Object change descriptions
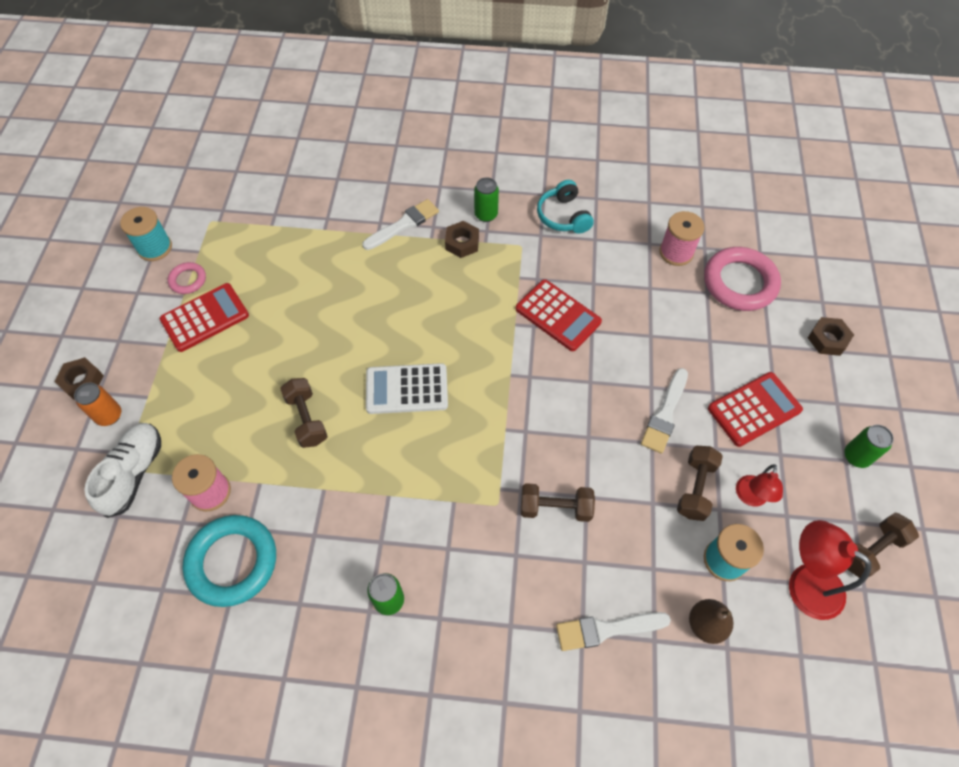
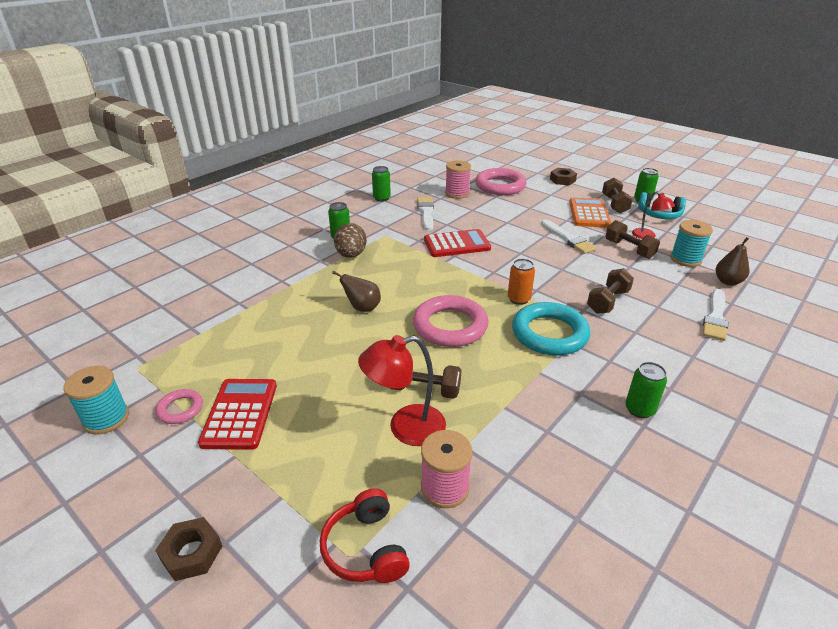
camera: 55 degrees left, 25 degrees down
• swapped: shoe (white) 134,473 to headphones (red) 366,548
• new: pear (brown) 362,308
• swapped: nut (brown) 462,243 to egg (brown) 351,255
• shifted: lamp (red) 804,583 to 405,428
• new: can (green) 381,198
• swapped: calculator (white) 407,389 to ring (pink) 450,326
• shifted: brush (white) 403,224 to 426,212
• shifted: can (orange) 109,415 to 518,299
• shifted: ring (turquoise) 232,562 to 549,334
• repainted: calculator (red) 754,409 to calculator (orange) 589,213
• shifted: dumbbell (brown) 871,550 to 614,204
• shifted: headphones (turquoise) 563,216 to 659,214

**TASK TO COMPLETE**:
Using the data above, print every line exactly, omitting pictures.

**ANSWER TO THIS EXERCISE**:
camera: 55 degrees left, 25 degrees down
• swapped: shoe (white) 134,473 to headphones (red) 366,548
• new: pear (brown) 362,308
• swapped: nut (brown) 462,243 to egg (brown) 351,255
• shifted: lamp (red) 804,583 to 405,428
• new: can (green) 381,198
• swapped: calculator (white) 407,389 to ring (pink) 450,326
• shifted: brush (white) 403,224 to 426,212
• shifted: can (orange) 109,415 to 518,299
• shifted: ring (turquoise) 232,562 to 549,334
• repainted: calculator (red) 754,409 to calculator (orange) 589,213
• shifted: dumbbell (brown) 871,550 to 614,204
• shifted: headphones (turquoise) 563,216 to 659,214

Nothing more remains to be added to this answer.